→ Task objective:
Which lines of the entries contain the string "purple"? Copy each of them.

──────── Listed records

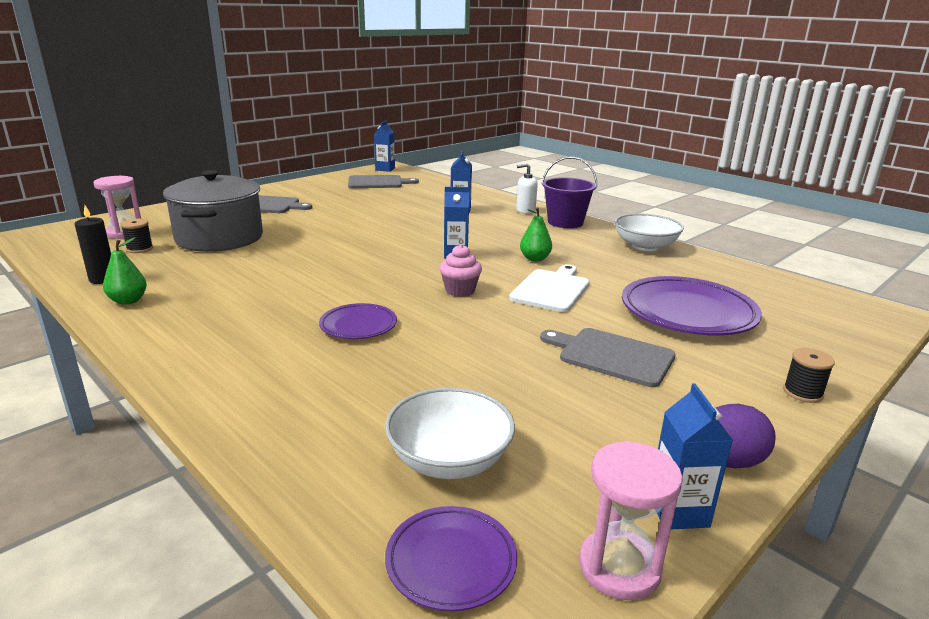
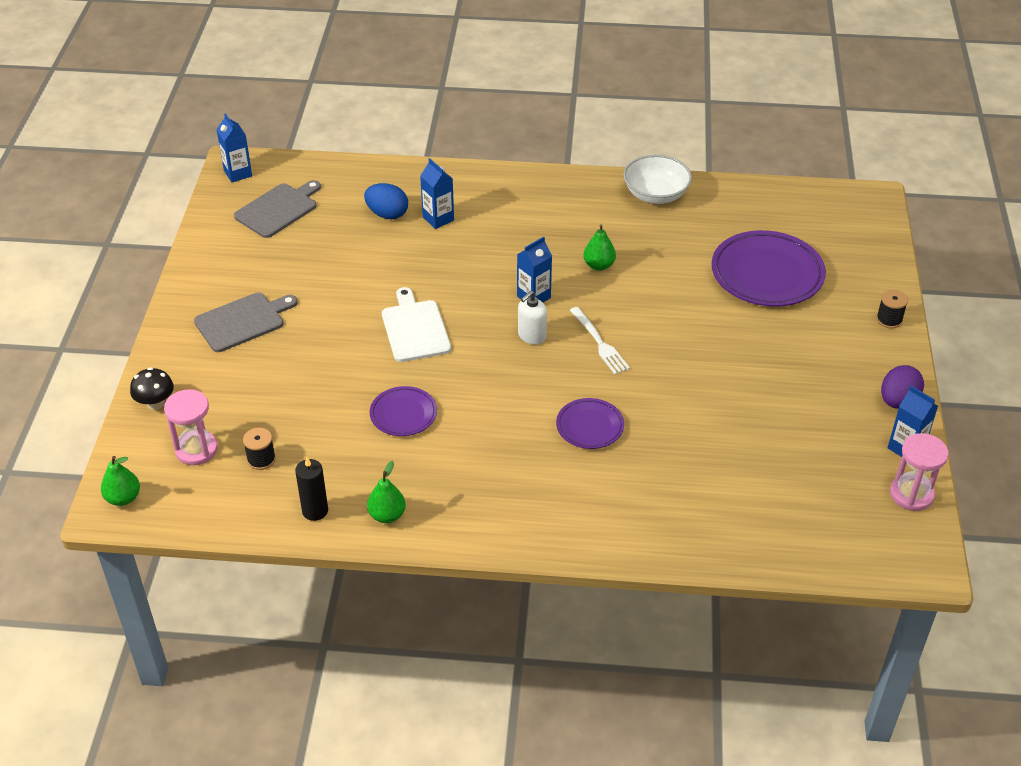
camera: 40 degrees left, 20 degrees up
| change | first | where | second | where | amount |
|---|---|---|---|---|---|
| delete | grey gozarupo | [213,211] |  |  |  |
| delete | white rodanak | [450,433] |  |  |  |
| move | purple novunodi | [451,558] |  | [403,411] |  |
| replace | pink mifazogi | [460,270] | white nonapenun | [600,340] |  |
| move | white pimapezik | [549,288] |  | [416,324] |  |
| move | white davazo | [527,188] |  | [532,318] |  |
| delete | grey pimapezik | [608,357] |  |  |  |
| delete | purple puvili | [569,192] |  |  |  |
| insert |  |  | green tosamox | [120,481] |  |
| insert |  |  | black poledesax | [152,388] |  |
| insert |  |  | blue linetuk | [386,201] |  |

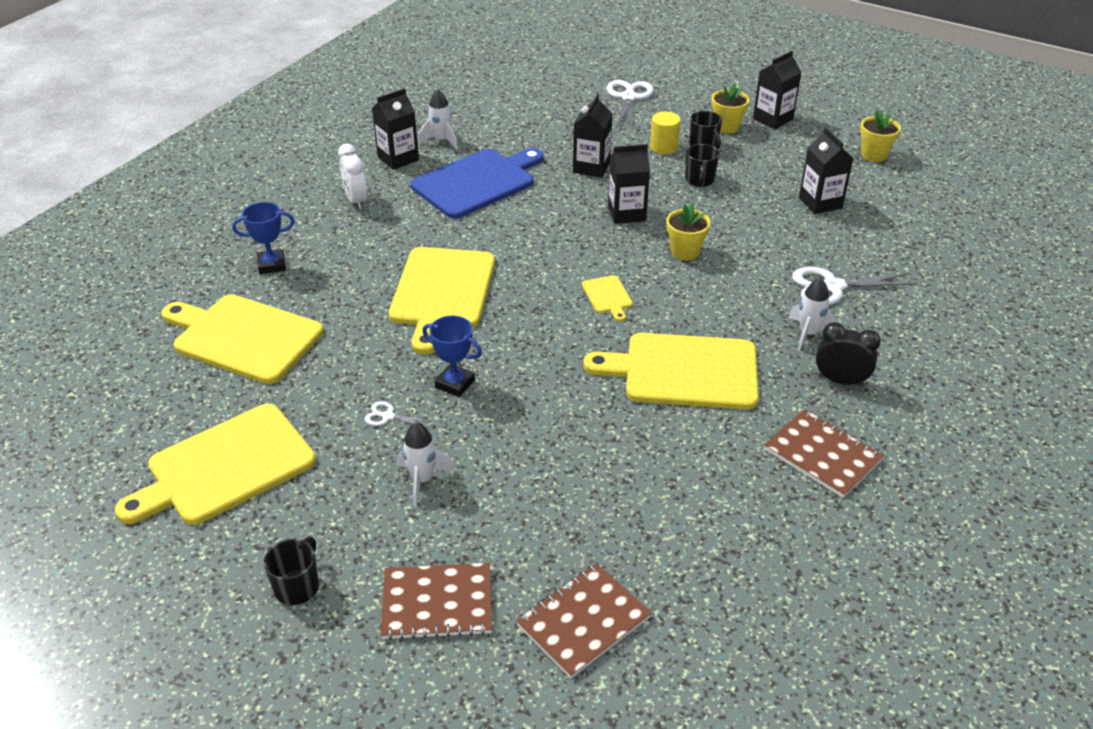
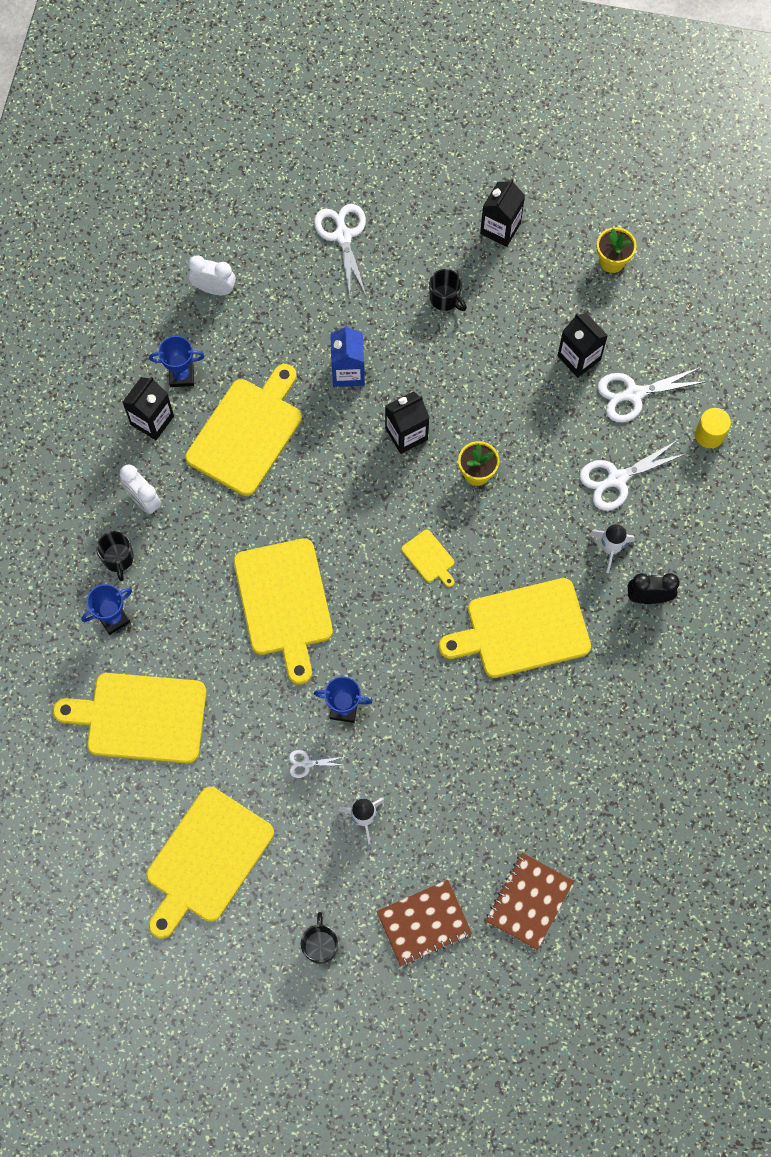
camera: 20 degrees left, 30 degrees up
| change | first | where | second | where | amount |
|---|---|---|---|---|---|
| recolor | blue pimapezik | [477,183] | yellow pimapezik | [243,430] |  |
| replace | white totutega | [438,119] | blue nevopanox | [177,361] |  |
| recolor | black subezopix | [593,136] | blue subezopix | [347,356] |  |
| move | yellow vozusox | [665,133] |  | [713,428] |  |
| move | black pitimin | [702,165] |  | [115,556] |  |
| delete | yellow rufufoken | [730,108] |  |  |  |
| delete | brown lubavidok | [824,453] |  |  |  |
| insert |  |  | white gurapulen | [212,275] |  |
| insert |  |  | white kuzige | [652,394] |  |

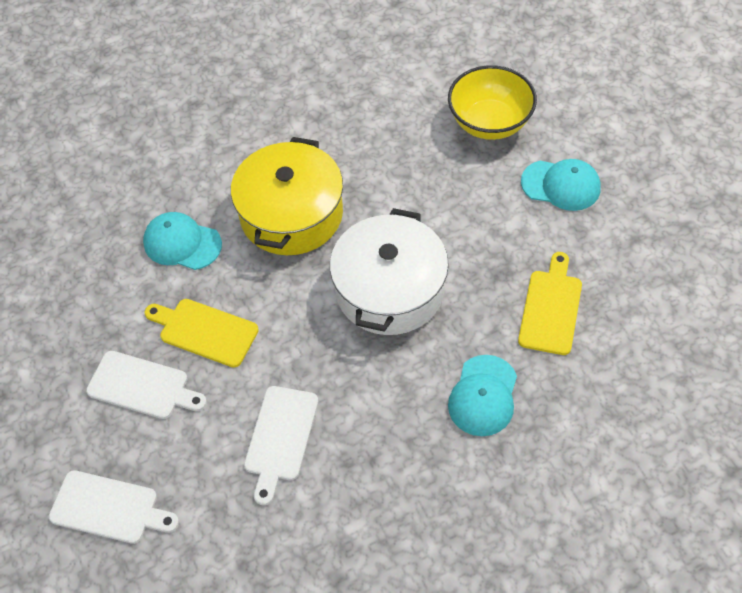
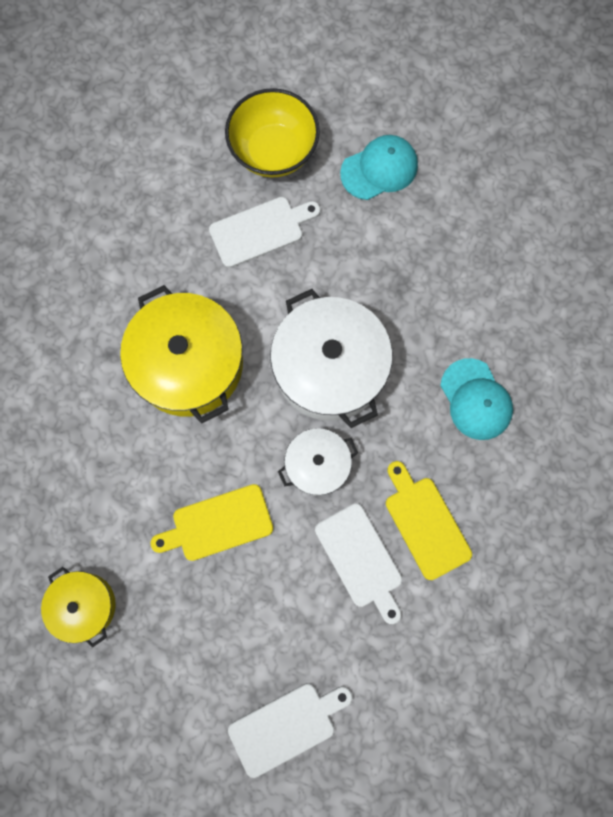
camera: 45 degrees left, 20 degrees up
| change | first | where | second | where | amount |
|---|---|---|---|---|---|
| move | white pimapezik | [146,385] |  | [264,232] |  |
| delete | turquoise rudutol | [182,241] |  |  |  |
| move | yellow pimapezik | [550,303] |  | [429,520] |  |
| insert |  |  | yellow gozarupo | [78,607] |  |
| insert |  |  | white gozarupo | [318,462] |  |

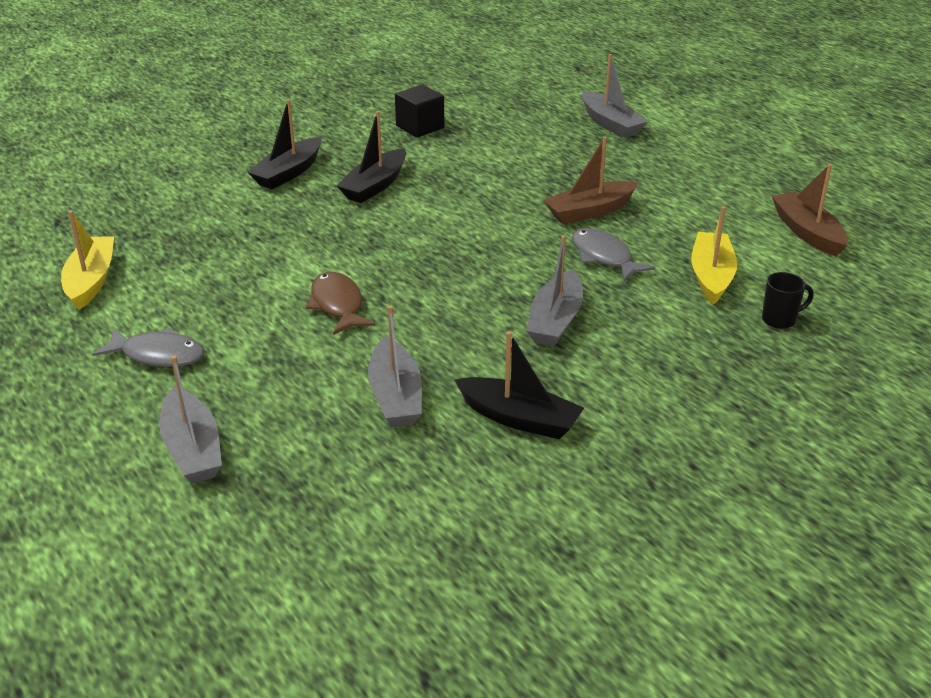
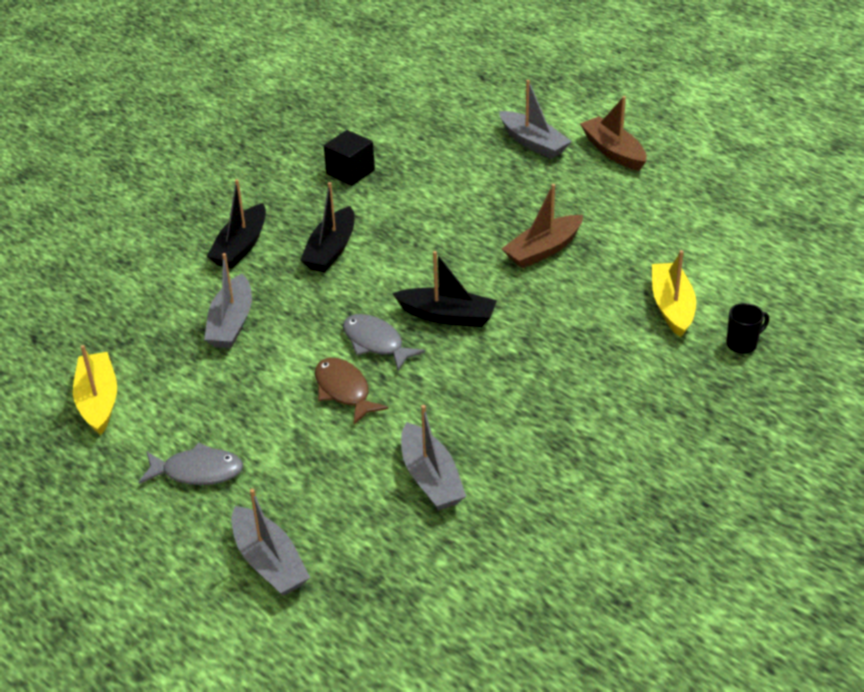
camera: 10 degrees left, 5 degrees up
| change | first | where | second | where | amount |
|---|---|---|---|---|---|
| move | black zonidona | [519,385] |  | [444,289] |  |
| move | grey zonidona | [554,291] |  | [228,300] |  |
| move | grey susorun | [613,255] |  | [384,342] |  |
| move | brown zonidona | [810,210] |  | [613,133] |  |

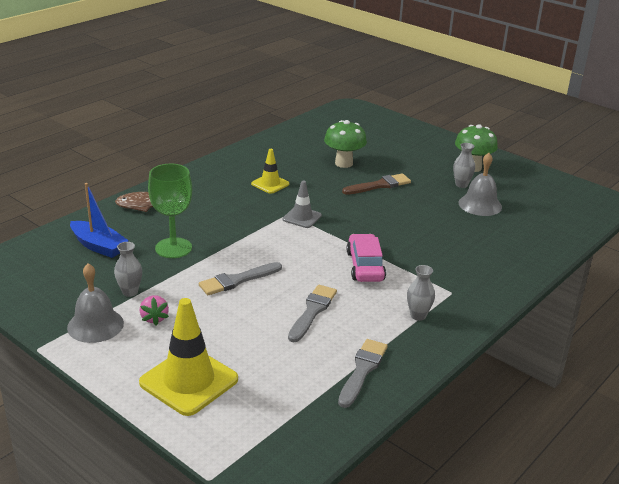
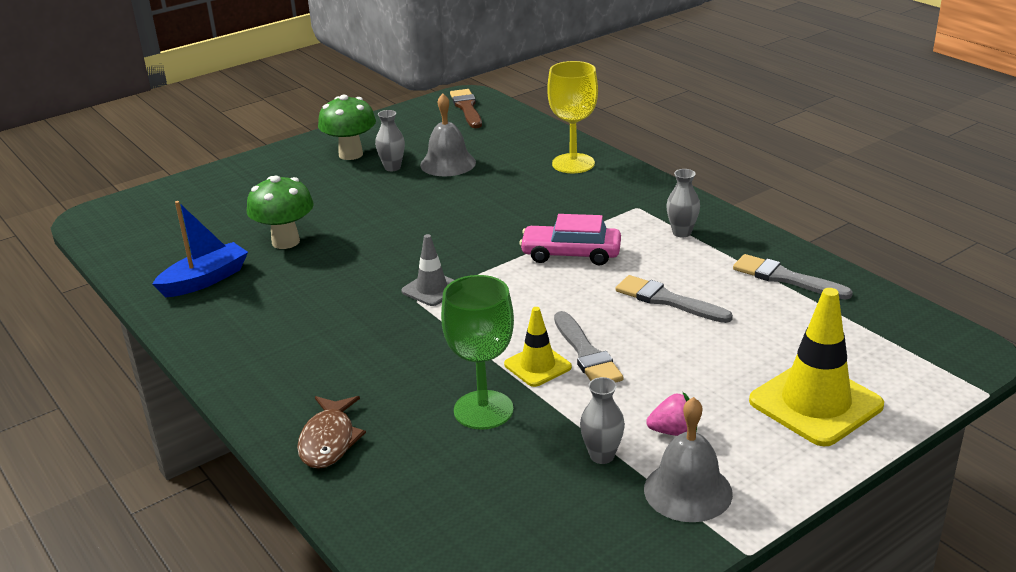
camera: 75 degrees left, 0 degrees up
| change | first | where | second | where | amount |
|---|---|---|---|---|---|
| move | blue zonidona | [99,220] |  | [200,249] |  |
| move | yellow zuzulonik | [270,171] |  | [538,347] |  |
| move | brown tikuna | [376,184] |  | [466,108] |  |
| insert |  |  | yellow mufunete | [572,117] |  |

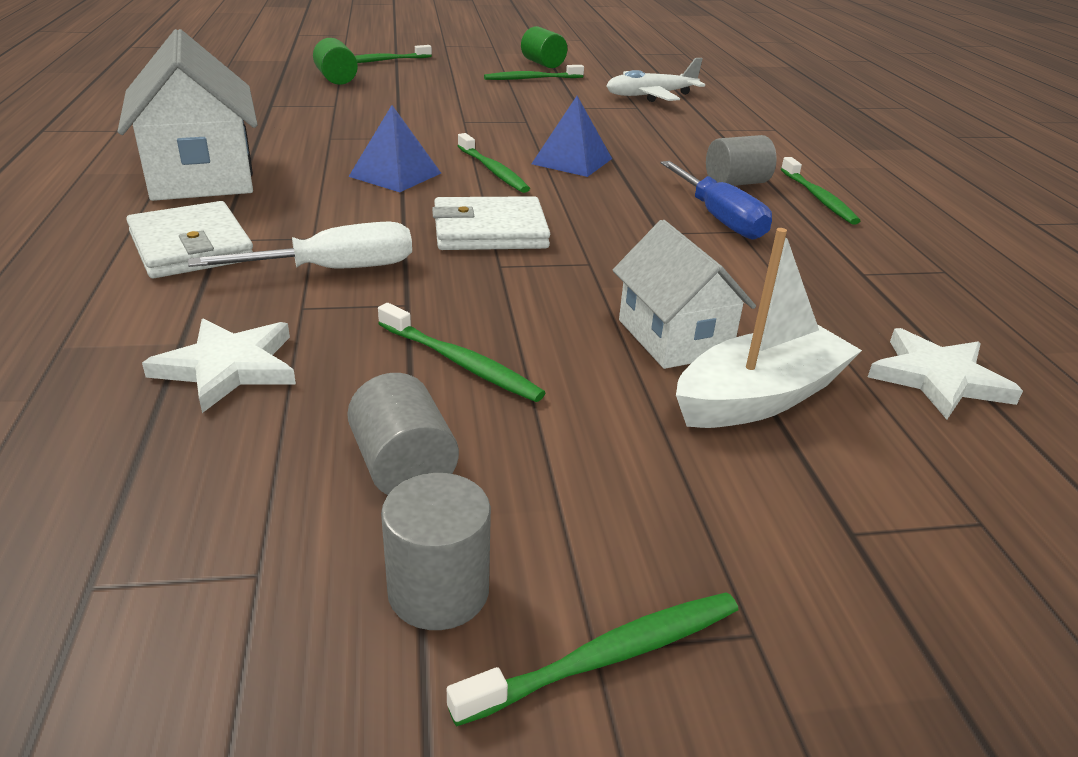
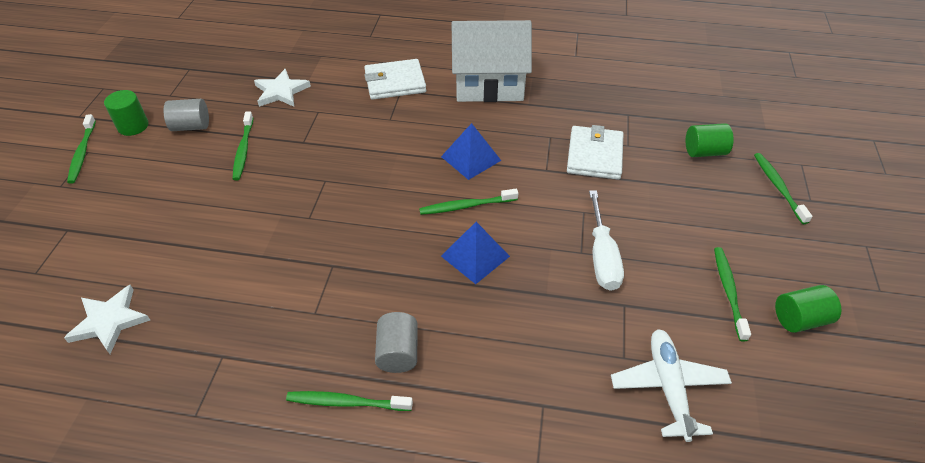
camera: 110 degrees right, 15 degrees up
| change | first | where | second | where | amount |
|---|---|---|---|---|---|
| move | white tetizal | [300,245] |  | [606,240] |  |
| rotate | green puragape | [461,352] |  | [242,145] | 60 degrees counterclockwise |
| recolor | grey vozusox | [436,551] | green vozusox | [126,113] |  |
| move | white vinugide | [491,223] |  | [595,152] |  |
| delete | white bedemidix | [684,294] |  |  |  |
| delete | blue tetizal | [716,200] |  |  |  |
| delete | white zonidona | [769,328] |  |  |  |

────────────────

→ The completed task:
| move | purple novunodi | [451,558] |  | [403,411] |  |
| delete | purple puvili | [569,192] |  |  |  |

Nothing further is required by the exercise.